The task: Shown below are entries with pictures; the line with "[65,334,154,374]" through the line with "[360,255,414,372]" is the span to retype exactly, and the pictures stay out.

━━━━━ Provided data ━━━━━

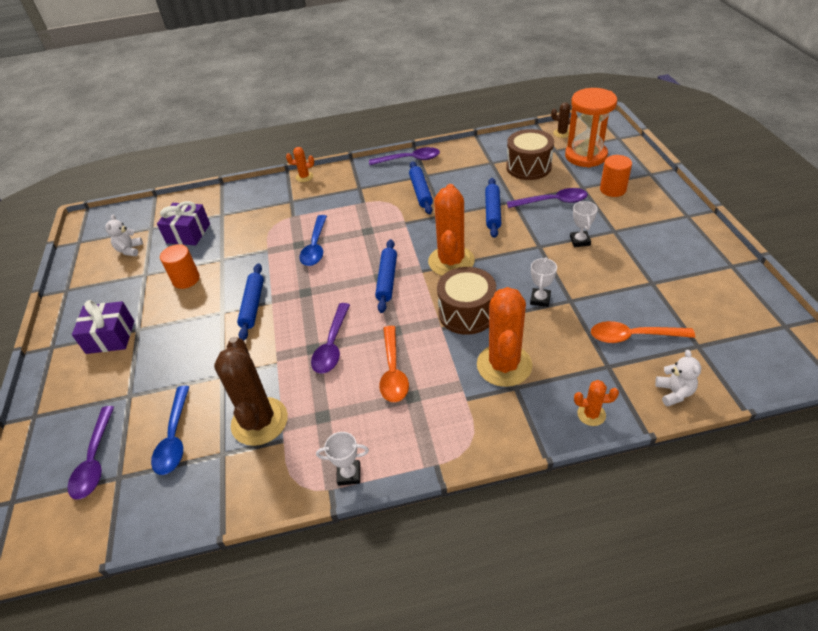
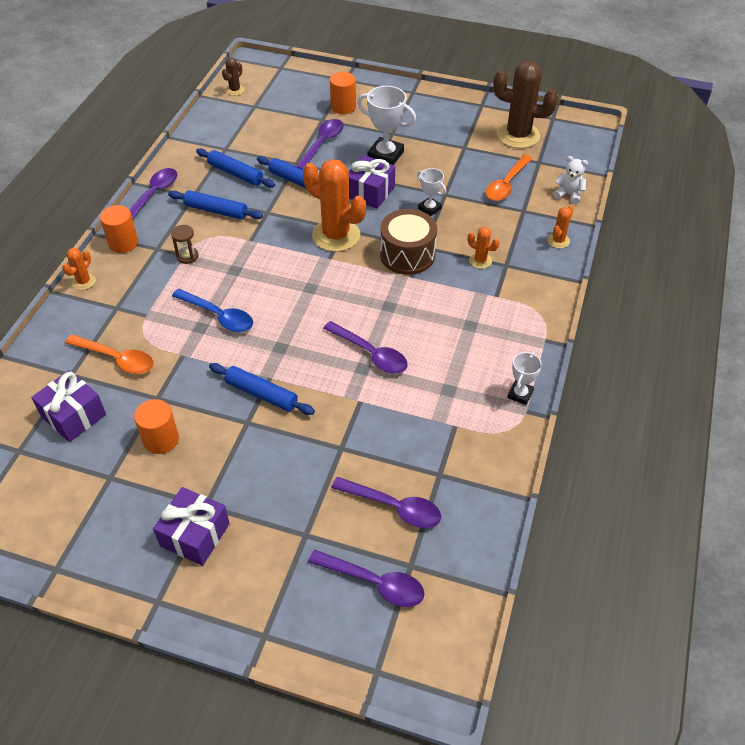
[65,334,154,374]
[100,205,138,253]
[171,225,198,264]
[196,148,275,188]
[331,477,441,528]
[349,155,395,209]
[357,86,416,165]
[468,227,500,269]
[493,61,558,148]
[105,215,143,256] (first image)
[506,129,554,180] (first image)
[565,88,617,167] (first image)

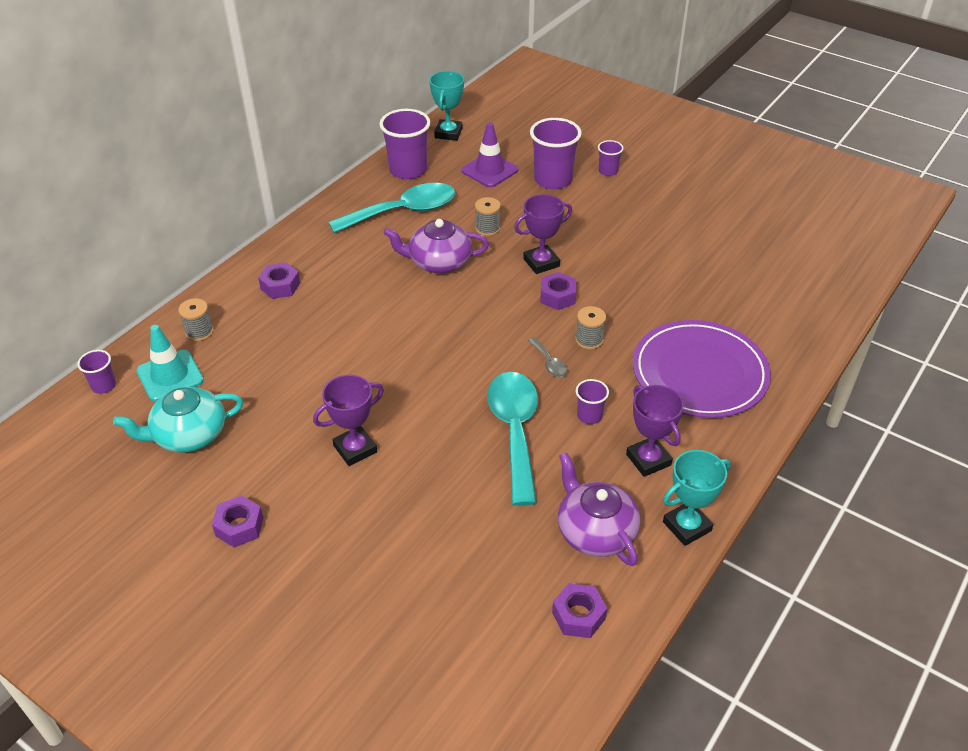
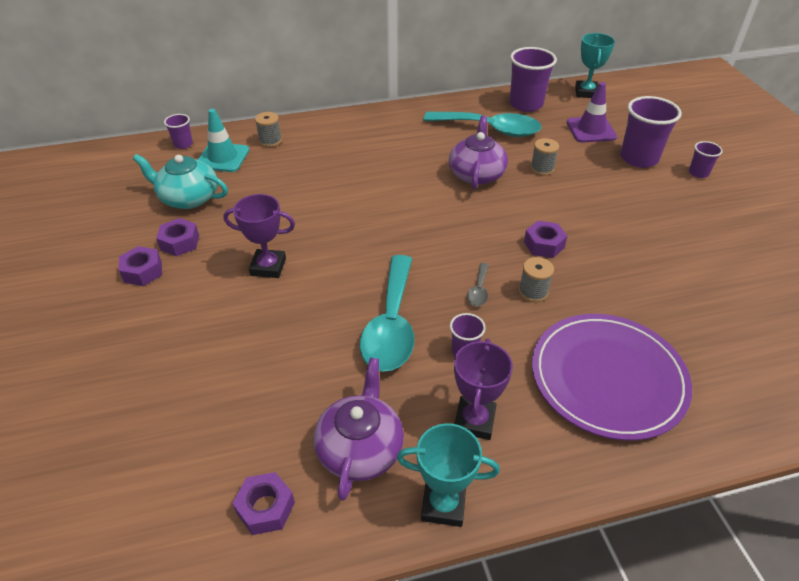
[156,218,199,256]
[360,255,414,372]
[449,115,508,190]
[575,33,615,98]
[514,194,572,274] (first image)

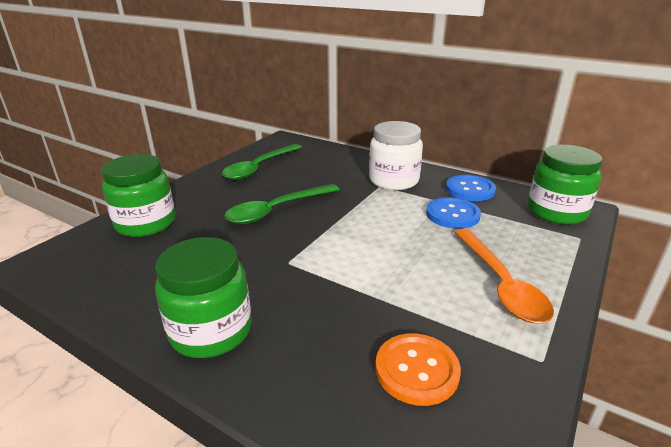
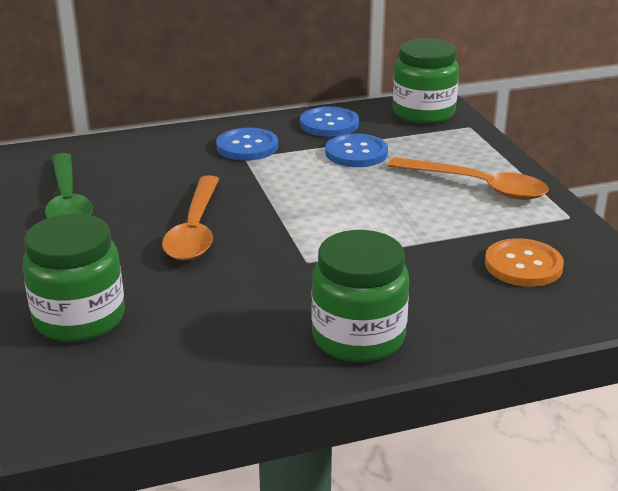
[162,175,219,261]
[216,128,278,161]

━━━━━
━━━━━ Provided data ━━━━━

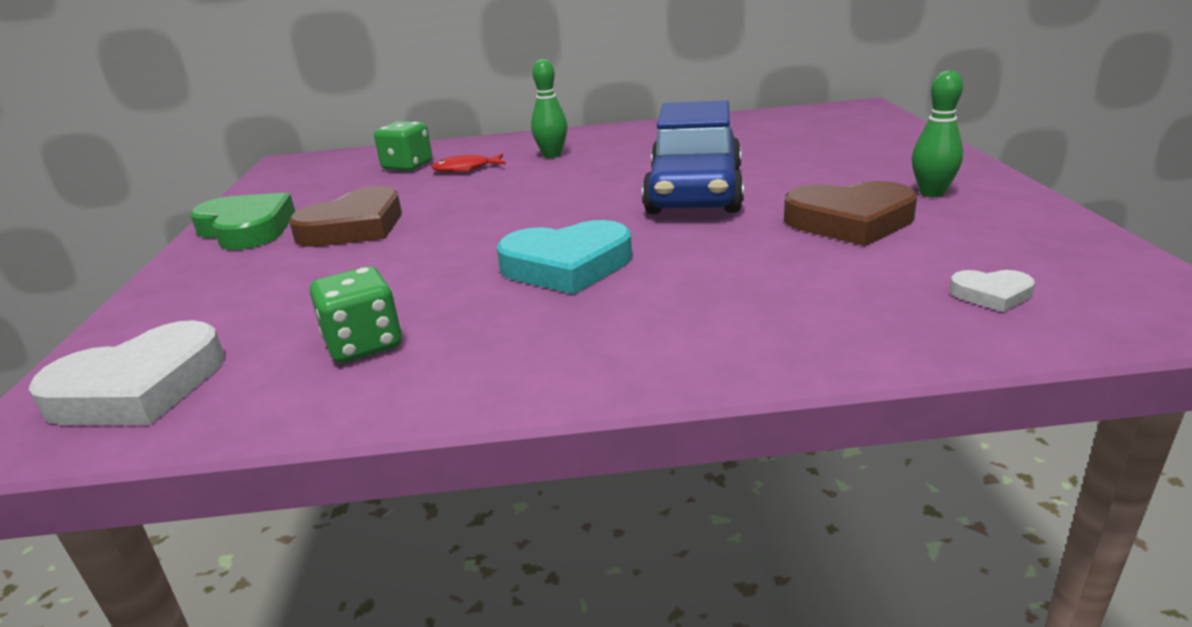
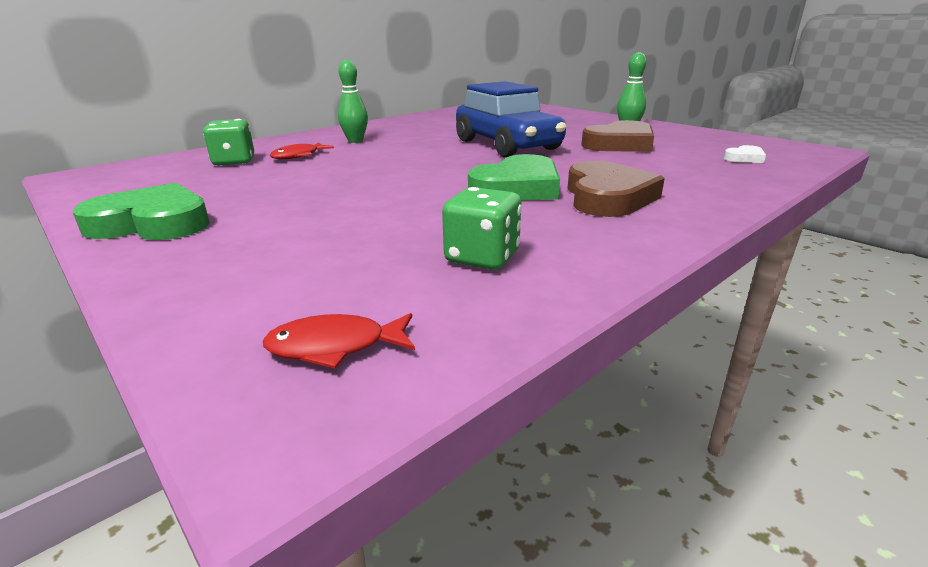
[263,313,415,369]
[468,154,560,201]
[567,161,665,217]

━━━━━

Task answer:
[65,334,154,374]
[100,205,138,253]
[171,225,198,264]
[196,148,275,188]
[331,477,441,528]
[349,155,395,209]
[357,86,416,165]
[468,227,500,269]
[493,61,558,148]
[105,215,143,256] (first image)
[506,129,554,180] (first image)
[565,88,617,167] (first image)

[156,218,199,256]
[360,255,414,372]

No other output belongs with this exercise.